PROBLEM TO WORK ON: Among the lines of the listing below, retype exactly those from the one containing "purple plate E3:F3" through the one containing "brown plate N7", both included. Do not include pictures.

EXERCISE MATERIAL:
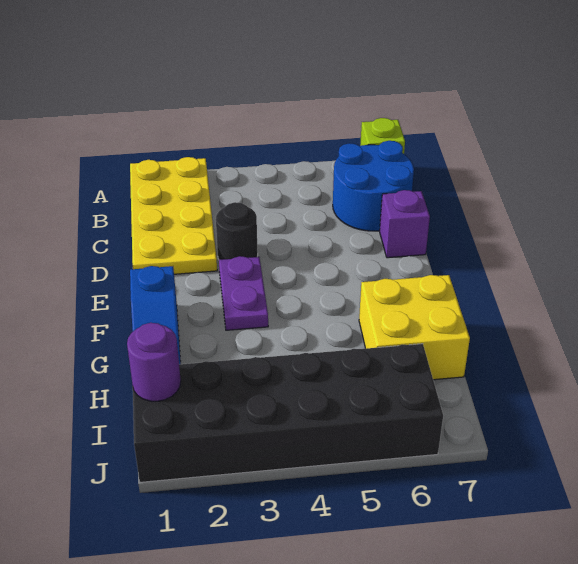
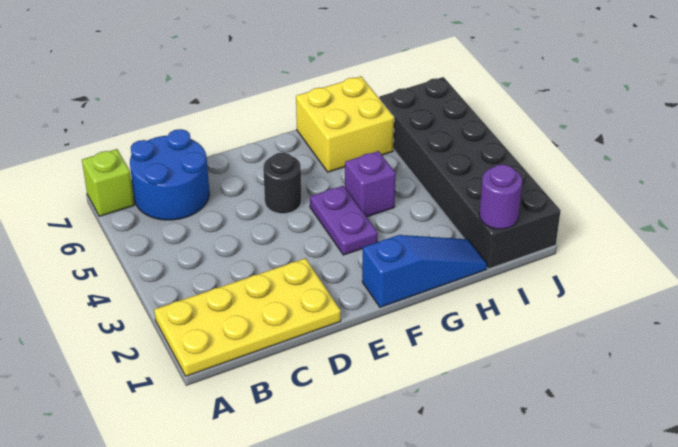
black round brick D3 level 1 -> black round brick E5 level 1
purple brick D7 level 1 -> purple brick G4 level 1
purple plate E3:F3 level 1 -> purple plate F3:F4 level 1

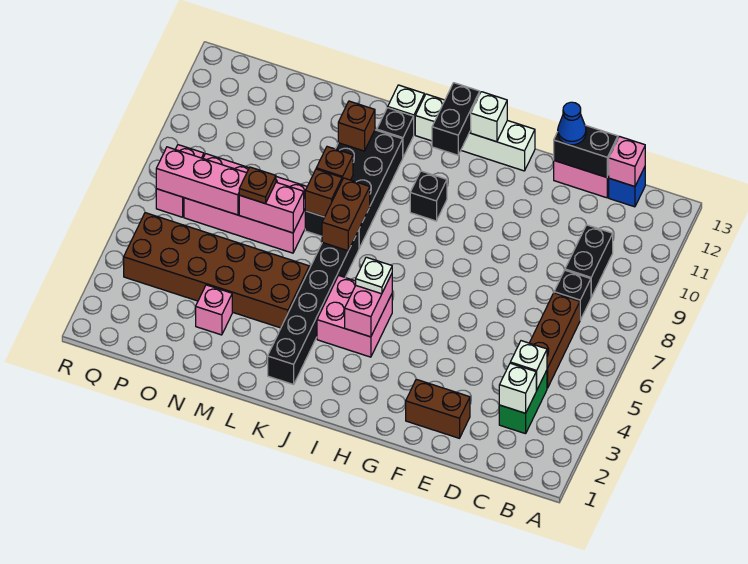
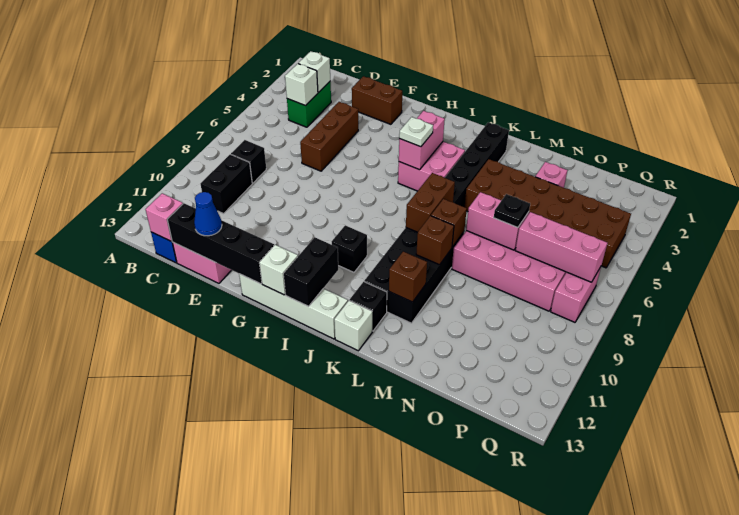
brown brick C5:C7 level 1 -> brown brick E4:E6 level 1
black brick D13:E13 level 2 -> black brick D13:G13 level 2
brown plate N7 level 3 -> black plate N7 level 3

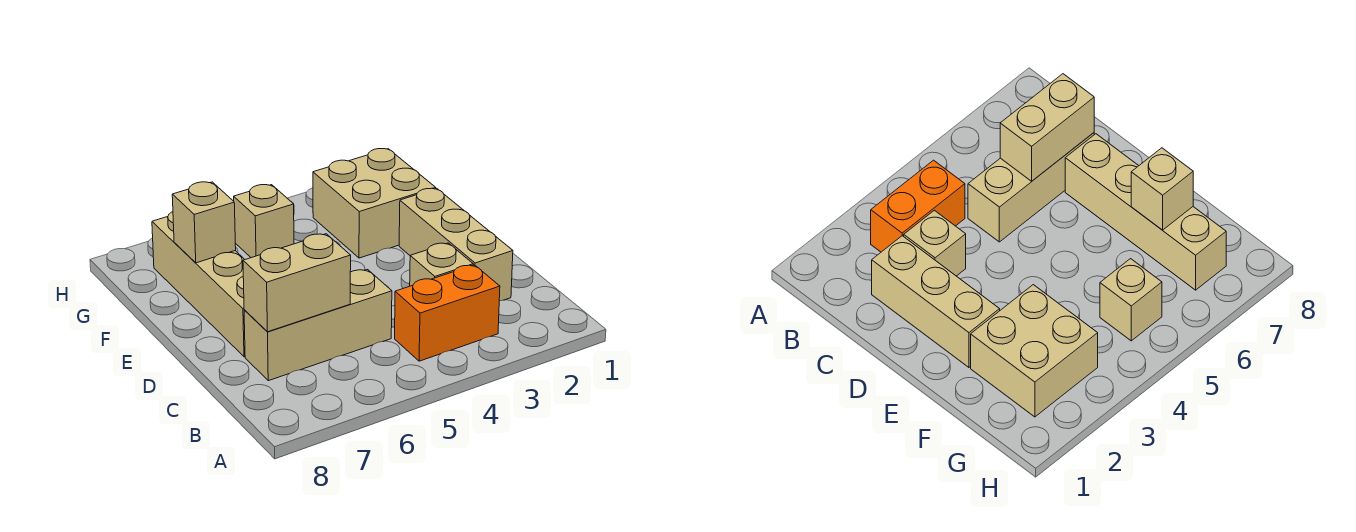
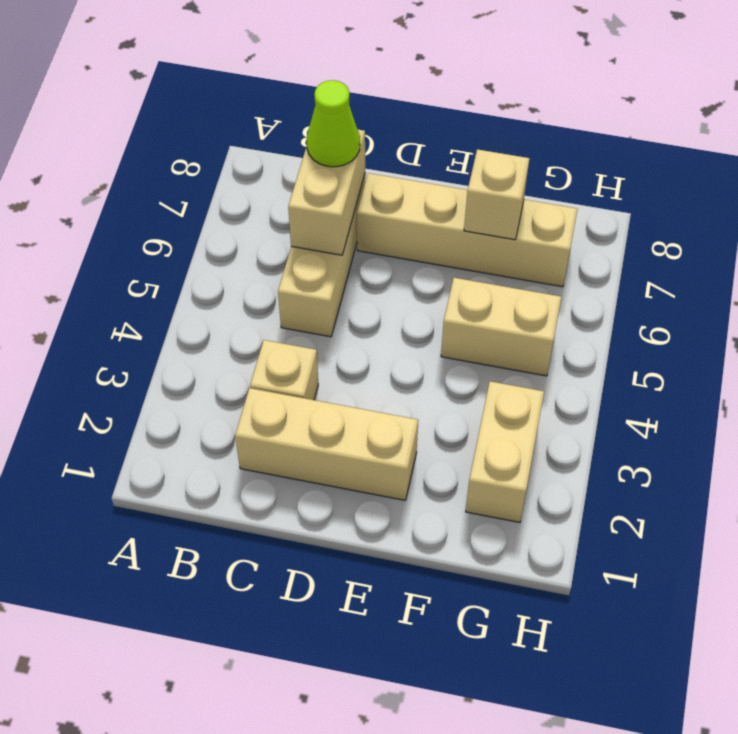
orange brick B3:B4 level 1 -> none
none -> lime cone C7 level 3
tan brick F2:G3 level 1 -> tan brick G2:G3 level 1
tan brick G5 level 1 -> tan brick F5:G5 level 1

TASK RESULT:
purple plate E3:F3 level 1 -> purple plate F3:F4 level 1

brown brick C5:C7 level 1 -> brown brick E4:E6 level 1
black brick D13:E13 level 2 -> black brick D13:G13 level 2
brown plate N7 level 3 -> black plate N7 level 3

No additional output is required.